> **YOUR INSTRUCTIONS**
Could you please retype all of the entries exactly as they appear?
DATA SHOWN Block Start
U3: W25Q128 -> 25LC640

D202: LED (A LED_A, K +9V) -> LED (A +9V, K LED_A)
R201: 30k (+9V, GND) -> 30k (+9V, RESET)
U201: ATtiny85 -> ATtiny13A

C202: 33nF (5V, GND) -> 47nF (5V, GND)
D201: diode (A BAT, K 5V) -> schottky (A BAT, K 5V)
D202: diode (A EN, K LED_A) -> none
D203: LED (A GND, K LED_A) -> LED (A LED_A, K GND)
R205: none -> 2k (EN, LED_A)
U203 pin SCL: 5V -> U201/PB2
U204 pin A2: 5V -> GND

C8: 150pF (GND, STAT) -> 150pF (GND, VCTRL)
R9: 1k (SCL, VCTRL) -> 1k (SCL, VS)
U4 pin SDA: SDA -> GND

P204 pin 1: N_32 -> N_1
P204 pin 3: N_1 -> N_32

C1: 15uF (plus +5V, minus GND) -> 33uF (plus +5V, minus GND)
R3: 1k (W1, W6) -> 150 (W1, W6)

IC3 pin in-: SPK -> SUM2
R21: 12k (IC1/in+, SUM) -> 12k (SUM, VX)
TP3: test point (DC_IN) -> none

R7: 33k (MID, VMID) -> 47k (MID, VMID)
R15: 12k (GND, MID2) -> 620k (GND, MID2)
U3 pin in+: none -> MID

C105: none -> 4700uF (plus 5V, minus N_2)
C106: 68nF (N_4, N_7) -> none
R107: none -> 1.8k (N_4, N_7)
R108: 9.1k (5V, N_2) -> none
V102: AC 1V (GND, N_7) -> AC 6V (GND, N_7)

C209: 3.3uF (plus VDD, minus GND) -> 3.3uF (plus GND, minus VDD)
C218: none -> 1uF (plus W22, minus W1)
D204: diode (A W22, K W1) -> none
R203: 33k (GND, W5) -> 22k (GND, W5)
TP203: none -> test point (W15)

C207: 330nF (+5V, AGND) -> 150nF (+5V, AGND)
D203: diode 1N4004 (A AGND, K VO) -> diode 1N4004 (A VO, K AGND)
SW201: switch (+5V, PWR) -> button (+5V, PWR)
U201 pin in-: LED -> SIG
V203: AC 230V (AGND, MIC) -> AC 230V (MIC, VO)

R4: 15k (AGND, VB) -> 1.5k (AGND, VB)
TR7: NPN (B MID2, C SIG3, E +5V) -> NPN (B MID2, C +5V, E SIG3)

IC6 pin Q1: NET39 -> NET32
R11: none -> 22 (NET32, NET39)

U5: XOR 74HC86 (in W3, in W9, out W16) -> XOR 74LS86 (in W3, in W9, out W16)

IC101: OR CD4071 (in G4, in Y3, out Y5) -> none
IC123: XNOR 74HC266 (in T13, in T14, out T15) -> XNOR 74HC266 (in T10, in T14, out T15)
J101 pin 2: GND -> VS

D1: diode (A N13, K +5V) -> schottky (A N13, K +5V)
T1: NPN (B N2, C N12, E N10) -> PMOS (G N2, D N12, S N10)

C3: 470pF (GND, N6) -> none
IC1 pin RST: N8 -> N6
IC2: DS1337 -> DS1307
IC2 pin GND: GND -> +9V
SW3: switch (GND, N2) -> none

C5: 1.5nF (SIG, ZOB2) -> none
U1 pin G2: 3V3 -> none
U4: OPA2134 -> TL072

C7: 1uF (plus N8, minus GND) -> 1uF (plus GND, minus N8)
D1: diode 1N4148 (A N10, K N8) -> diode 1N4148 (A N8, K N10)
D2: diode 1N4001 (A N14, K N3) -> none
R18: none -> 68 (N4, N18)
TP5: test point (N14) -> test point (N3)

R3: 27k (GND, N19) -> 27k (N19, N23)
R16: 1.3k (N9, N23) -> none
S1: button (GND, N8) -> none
DATA SHOWN Block End
> **RESPONSE TO THE TASK**
U3: W25Q128 -> 25LC640

D202: LED (A LED_A, K +9V) -> LED (A +9V, K LED_A)
R201: 30k (+9V, GND) -> 30k (+9V, RESET)
U201: ATtiny85 -> ATtiny13A

C202: 33nF (5V, GND) -> 47nF (5V, GND)
D201: diode (A BAT, K 5V) -> schottky (A BAT, K 5V)
D202: diode (A EN, K LED_A) -> none
D203: LED (A GND, K LED_A) -> LED (A LED_A, K GND)
R205: none -> 2k (EN, LED_A)
U203 pin SCL: 5V -> U201/PB2
U204 pin A2: 5V -> GND

C8: 150pF (GND, STAT) -> 150pF (GND, VCTRL)
R9: 1k (SCL, VCTRL) -> 1k (SCL, VS)
U4 pin SDA: SDA -> GND

P204 pin 1: N_32 -> N_1
P204 pin 3: N_1 -> N_32

C1: 15uF (plus +5V, minus GND) -> 33uF (plus +5V, minus GND)
R3: 1k (W1, W6) -> 150 (W1, W6)

IC3 pin in-: SPK -> SUM2
R21: 12k (IC1/in+, SUM) -> 12k (SUM, VX)
TP3: test point (DC_IN) -> none

R7: 33k (MID, VMID) -> 47k (MID, VMID)
R15: 12k (GND, MID2) -> 620k (GND, MID2)
U3 pin in+: none -> MID

C105: none -> 4700uF (plus 5V, minus N_2)
C106: 68nF (N_4, N_7) -> none
R107: none -> 1.8k (N_4, N_7)
R108: 9.1k (5V, N_2) -> none
V102: AC 1V (GND, N_7) -> AC 6V (GND, N_7)

C209: 3.3uF (plus VDD, minus GND) -> 3.3uF (plus GND, minus VDD)
C218: none -> 1uF (plus W22, minus W1)
D204: diode (A W22, K W1) -> none
R203: 33k (GND, W5) -> 22k (GND, W5)
TP203: none -> test point (W15)

C207: 330nF (+5V, AGND) -> 150nF (+5V, AGND)
D203: diode 1N4004 (A AGND, K VO) -> diode 1N4004 (A VO, K AGND)
SW201: switch (+5V, PWR) -> button (+5V, PWR)
U201 pin in-: LED -> SIG
V203: AC 230V (AGND, MIC) -> AC 230V (MIC, VO)

R4: 15k (AGND, VB) -> 1.5k (AGND, VB)
TR7: NPN (B MID2, C SIG3, E +5V) -> NPN (B MID2, C +5V, E SIG3)

IC6 pin Q1: NET39 -> NET32
R11: none -> 22 (NET32, NET39)

U5: XOR 74HC86 (in W3, in W9, out W16) -> XOR 74LS86 (in W3, in W9, out W16)

IC101: OR CD4071 (in G4, in Y3, out Y5) -> none
IC123: XNOR 74HC266 (in T13, in T14, out T15) -> XNOR 74HC266 (in T10, in T14, out T15)
J101 pin 2: GND -> VS

D1: diode (A N13, K +5V) -> schottky (A N13, K +5V)
T1: NPN (B N2, C N12, E N10) -> PMOS (G N2, D N12, S N10)

C3: 470pF (GND, N6) -> none
IC1 pin RST: N8 -> N6
IC2: DS1337 -> DS1307
IC2 pin GND: GND -> +9V
SW3: switch (GND, N2) -> none

C5: 1.5nF (SIG, ZOB2) -> none
U1 pin G2: 3V3 -> none
U4: OPA2134 -> TL072

C7: 1uF (plus N8, minus GND) -> 1uF (plus GND, minus N8)
D1: diode 1N4148 (A N10, K N8) -> diode 1N4148 (A N8, K N10)
D2: diode 1N4001 (A N14, K N3) -> none
R18: none -> 68 (N4, N18)
TP5: test point (N14) -> test point (N3)

R3: 27k (GND, N19) -> 27k (N19, N23)
R16: 1.3k (N9, N23) -> none
S1: button (GND, N8) -> none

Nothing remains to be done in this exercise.